Leaving out the images, reproduce every line of the data that follows exactly.

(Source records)

....................

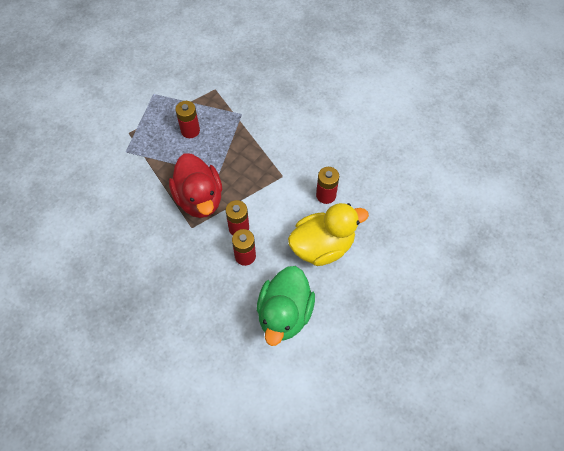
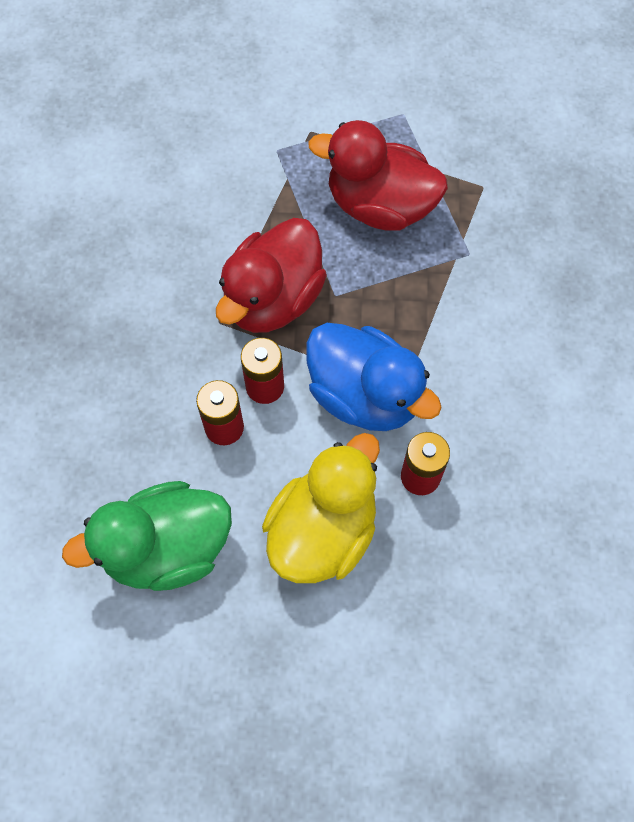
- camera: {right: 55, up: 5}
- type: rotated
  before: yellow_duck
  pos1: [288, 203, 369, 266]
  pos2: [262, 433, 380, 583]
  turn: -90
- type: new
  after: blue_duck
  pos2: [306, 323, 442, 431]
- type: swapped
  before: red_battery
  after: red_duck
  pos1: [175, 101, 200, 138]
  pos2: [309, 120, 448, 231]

....................

→ Solution to this problem:
- camera: {right: 55, up: 5}
- type: rotated
  before: yellow_duck
  pos1: [288, 203, 369, 266]
  pos2: [262, 433, 380, 583]
  turn: -90
- type: new
  after: blue_duck
  pos2: [306, 323, 442, 431]
- type: swapped
  before: red_battery
  after: red_duck
  pos1: [175, 101, 200, 138]
  pos2: [309, 120, 448, 231]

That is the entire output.